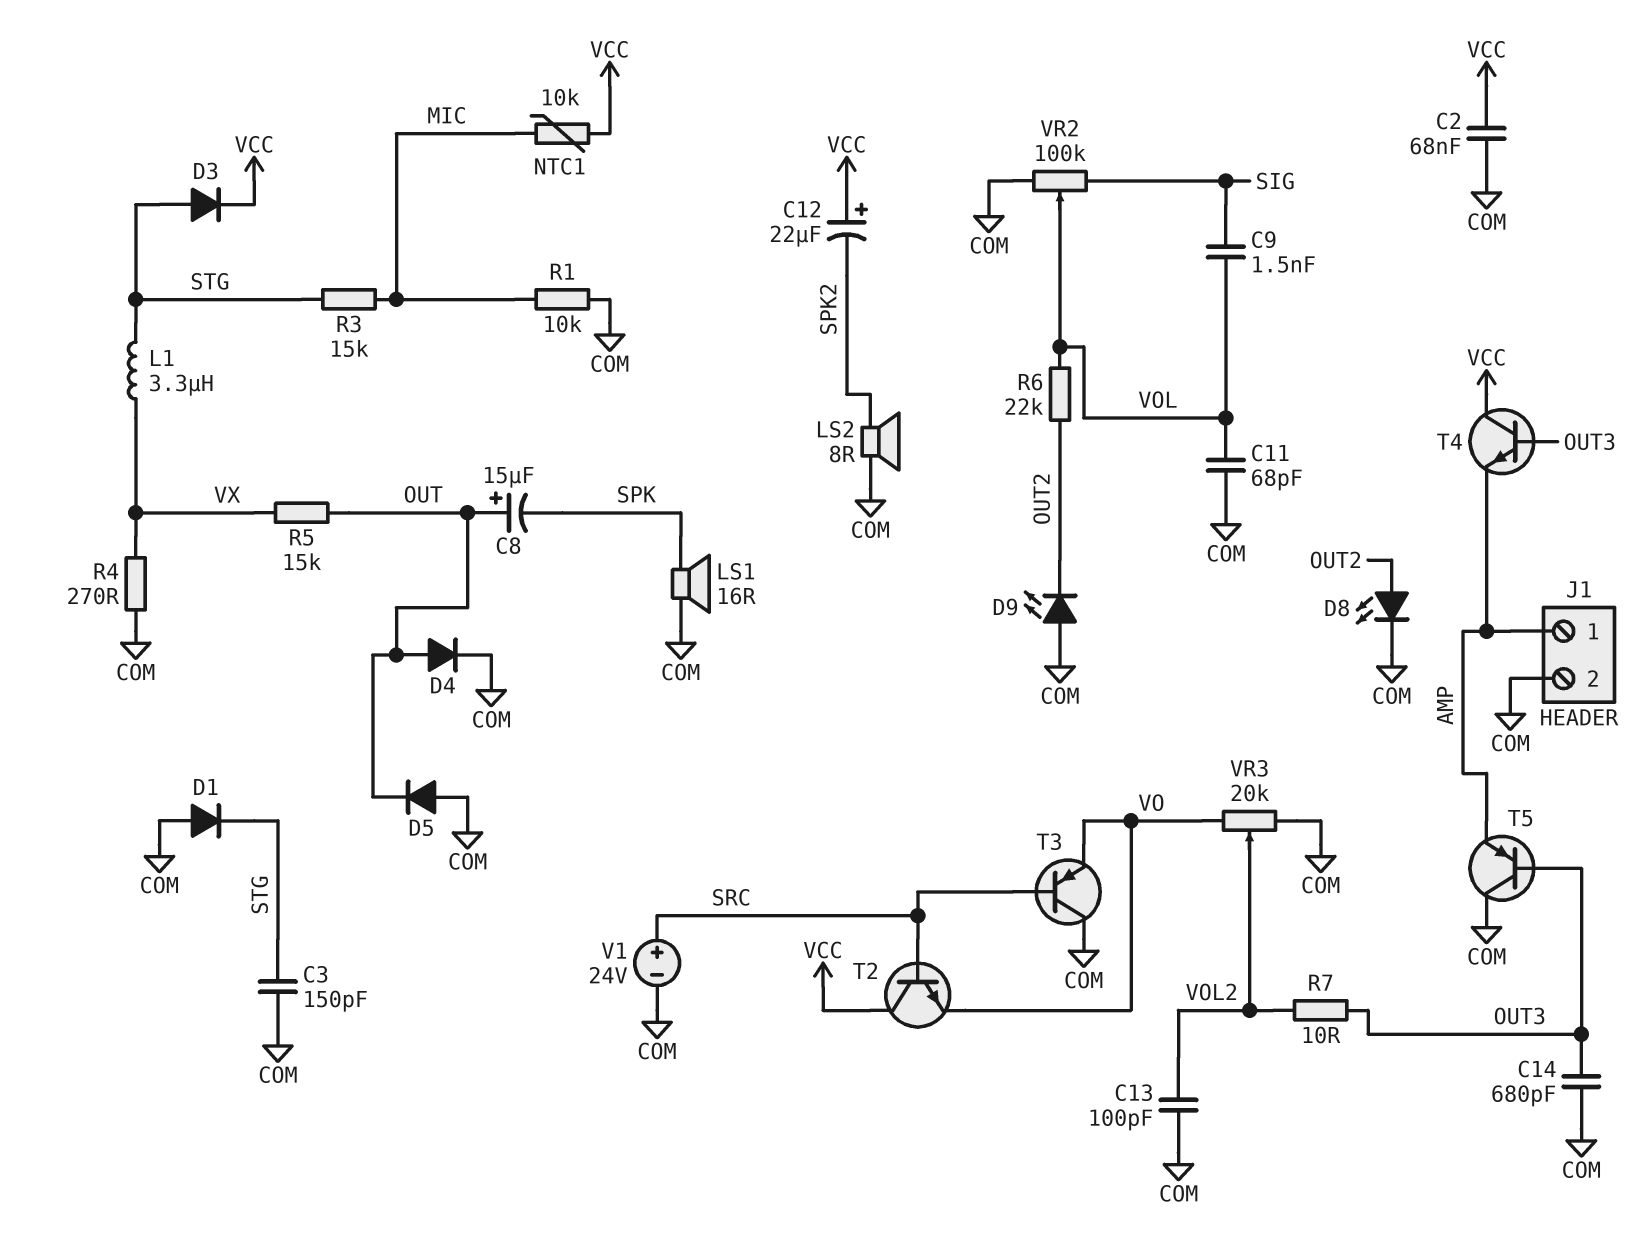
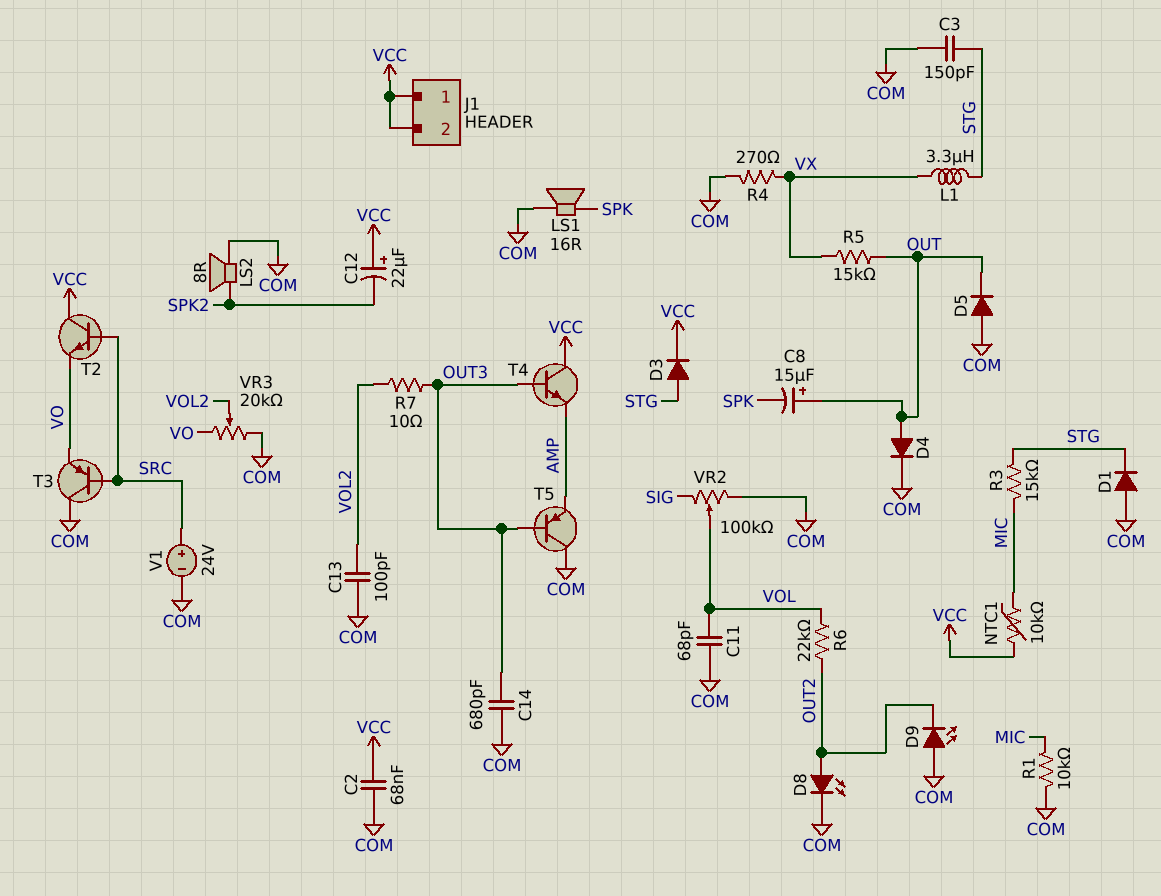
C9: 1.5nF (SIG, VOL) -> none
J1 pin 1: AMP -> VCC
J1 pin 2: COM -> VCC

========================================================================

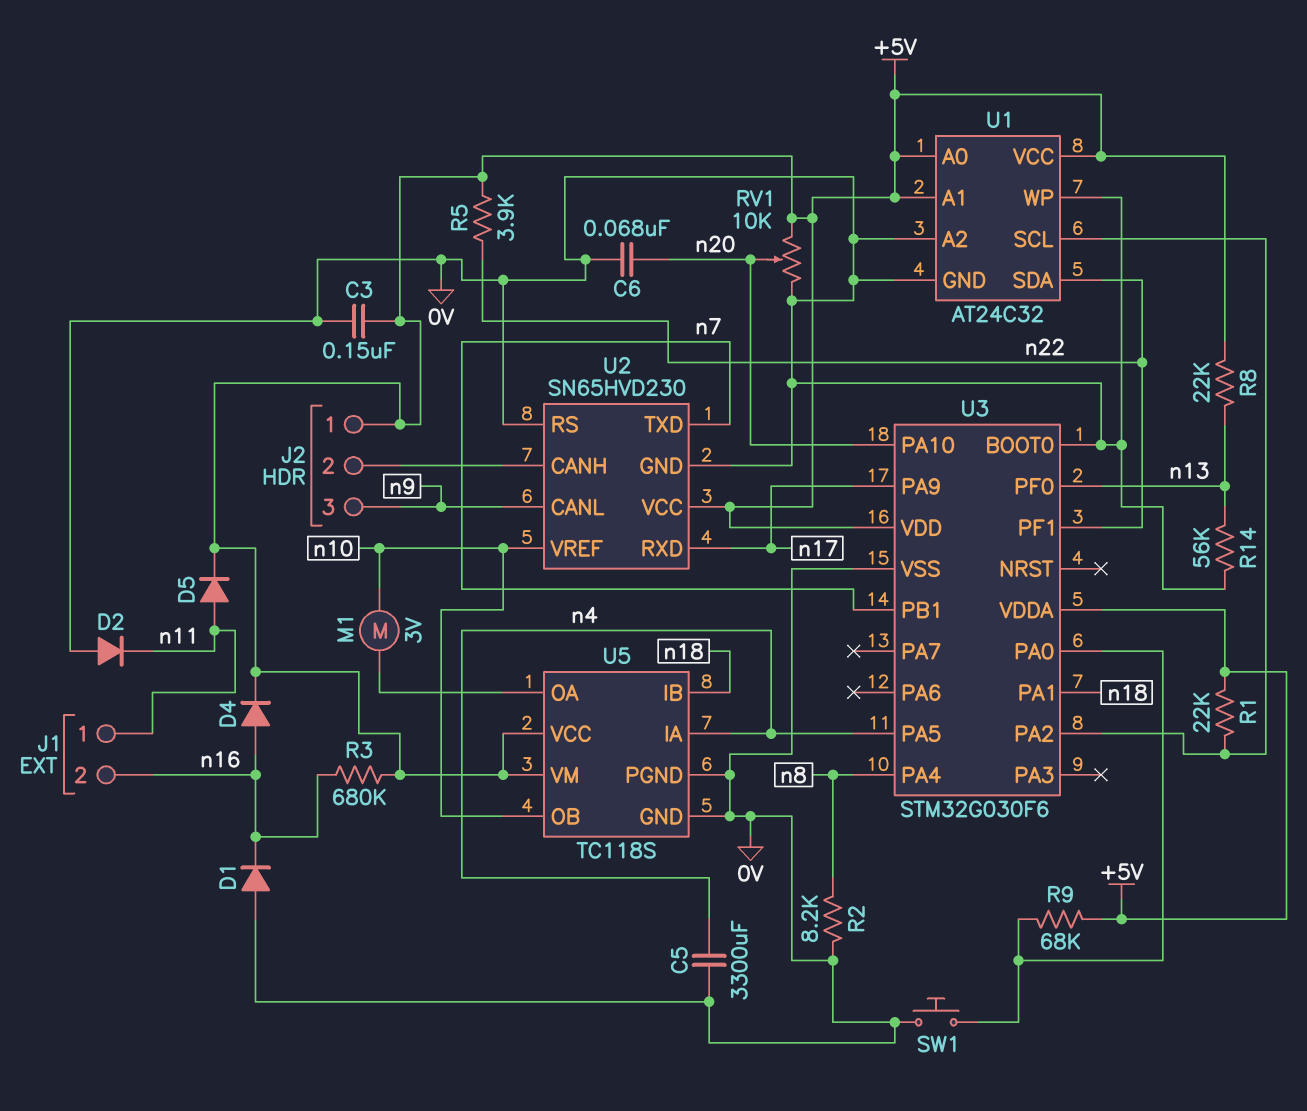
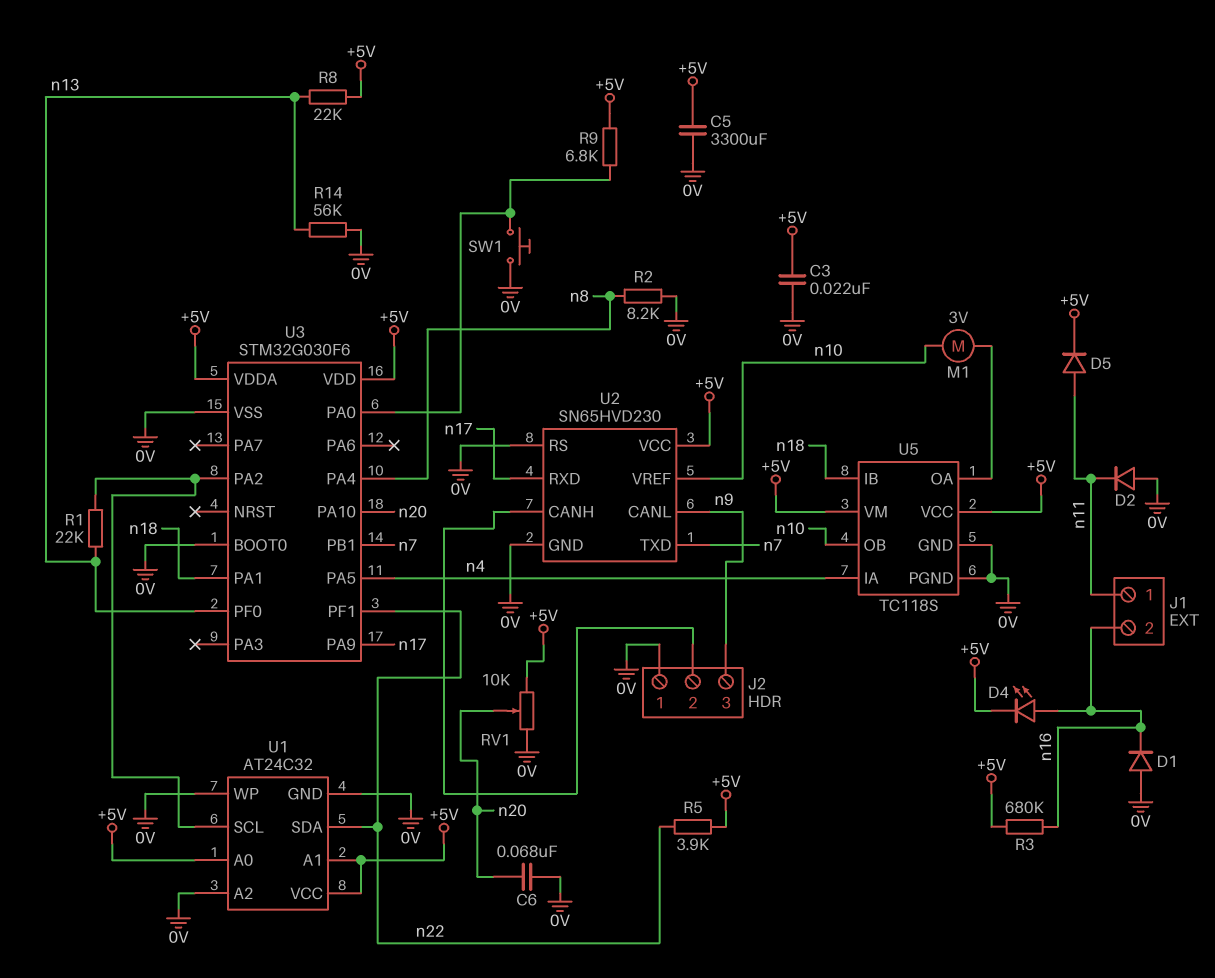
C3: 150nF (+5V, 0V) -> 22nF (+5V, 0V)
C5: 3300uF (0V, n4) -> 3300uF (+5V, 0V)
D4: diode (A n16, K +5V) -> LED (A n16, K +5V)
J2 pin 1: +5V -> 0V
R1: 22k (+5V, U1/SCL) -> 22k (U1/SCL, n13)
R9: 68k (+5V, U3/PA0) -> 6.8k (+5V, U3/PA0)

========================================================================

--- Work to complete ---
Give the exact lines, and only those, from the line containing "C5: 3300uF (0V, n4) -> 3300uF (+5V, 0V)" through the line containing "R9: 68k (+5V, U3/PA0) -> 6.8k (+5V, U3/PA0)" in the entries above.

--- Answer below ---
C5: 3300uF (0V, n4) -> 3300uF (+5V, 0V)
D4: diode (A n16, K +5V) -> LED (A n16, K +5V)
J2 pin 1: +5V -> 0V
R1: 22k (+5V, U1/SCL) -> 22k (U1/SCL, n13)
R9: 68k (+5V, U3/PA0) -> 6.8k (+5V, U3/PA0)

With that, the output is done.